§ WHAT YOU NEED TO DO: Below are the records. Gather each line that holds "signals".

===== DATA FOR PROCESSING =====

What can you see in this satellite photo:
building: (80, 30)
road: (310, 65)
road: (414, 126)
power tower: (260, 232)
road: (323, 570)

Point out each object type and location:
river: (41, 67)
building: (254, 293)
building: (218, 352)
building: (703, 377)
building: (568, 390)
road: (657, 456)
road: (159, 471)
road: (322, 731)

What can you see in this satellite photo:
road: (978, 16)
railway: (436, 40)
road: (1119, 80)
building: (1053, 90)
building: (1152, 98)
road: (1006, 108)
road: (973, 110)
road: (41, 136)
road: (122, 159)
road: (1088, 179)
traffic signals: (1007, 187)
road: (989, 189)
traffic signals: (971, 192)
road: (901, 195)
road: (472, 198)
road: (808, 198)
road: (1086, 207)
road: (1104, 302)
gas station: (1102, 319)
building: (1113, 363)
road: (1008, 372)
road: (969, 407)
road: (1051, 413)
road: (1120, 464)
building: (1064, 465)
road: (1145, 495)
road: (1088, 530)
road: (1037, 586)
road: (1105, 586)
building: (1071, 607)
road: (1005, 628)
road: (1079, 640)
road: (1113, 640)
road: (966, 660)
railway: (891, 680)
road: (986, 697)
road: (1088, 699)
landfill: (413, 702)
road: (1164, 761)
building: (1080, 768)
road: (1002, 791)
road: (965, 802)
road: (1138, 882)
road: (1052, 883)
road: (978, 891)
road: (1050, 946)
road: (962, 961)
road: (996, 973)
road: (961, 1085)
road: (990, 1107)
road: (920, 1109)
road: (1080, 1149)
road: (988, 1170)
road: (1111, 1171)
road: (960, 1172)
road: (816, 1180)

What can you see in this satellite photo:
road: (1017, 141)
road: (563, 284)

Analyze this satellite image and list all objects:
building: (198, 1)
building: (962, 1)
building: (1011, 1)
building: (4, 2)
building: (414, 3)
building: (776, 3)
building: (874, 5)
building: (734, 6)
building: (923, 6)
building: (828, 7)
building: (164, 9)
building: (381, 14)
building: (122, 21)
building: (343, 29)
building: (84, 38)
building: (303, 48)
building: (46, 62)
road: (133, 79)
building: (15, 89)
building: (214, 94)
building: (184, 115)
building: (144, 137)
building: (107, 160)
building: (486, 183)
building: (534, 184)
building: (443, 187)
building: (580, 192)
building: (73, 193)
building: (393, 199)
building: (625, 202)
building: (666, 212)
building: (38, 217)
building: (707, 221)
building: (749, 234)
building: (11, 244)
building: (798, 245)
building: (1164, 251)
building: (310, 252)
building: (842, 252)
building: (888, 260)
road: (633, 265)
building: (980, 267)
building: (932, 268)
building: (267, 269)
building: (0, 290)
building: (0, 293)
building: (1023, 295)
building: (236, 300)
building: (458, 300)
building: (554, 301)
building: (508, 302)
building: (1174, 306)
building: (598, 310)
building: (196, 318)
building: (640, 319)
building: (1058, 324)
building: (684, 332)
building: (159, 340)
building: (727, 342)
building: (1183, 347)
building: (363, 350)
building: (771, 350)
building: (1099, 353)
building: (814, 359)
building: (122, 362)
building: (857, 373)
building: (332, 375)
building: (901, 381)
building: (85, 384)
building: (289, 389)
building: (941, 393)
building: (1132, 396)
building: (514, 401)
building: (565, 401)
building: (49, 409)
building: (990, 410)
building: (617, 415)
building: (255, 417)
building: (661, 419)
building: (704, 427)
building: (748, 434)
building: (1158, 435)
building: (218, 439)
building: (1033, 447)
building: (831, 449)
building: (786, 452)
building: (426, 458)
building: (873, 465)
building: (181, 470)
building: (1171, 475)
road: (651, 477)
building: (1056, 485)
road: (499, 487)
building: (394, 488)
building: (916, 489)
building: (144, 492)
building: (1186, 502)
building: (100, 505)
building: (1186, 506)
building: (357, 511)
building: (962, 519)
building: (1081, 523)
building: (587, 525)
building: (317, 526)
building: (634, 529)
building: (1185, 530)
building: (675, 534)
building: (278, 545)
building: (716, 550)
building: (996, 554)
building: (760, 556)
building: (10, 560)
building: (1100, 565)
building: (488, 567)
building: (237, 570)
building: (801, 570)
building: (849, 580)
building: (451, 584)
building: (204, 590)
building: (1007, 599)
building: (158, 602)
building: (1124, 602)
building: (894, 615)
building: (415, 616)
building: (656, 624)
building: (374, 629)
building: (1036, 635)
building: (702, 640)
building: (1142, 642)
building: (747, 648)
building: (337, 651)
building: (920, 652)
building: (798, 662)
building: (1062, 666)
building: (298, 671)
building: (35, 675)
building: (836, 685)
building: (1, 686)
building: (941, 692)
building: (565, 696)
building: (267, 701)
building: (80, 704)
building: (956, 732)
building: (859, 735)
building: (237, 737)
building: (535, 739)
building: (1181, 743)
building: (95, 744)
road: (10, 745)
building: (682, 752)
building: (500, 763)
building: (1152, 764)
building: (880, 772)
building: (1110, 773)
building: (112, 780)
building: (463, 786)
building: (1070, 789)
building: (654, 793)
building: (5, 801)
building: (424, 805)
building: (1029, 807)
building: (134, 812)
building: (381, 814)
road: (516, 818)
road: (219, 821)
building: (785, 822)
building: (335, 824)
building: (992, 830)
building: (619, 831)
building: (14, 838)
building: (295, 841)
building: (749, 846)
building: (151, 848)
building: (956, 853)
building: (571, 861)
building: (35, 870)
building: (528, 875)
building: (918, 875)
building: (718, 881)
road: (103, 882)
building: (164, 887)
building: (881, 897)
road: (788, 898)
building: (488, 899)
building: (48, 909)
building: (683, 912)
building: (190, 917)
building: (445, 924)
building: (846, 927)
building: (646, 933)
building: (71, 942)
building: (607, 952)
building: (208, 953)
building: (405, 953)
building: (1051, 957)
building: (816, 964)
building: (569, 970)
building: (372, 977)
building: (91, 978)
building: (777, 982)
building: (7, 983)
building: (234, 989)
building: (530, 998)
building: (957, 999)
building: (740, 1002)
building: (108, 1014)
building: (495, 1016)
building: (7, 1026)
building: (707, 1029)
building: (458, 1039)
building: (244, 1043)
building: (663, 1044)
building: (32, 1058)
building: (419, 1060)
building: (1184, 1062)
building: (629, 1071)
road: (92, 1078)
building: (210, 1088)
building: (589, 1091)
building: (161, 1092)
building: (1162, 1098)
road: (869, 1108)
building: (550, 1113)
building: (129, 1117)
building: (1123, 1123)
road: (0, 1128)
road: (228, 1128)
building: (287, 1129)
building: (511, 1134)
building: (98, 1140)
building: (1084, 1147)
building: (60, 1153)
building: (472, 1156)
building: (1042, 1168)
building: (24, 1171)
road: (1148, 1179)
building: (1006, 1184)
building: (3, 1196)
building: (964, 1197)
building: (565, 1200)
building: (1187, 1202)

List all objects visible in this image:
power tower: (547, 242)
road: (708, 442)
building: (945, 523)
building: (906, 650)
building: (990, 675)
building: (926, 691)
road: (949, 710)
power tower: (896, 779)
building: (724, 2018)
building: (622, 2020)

=====

§ ANSWER BOX:
traffic signals: (1007, 187)
traffic signals: (971, 192)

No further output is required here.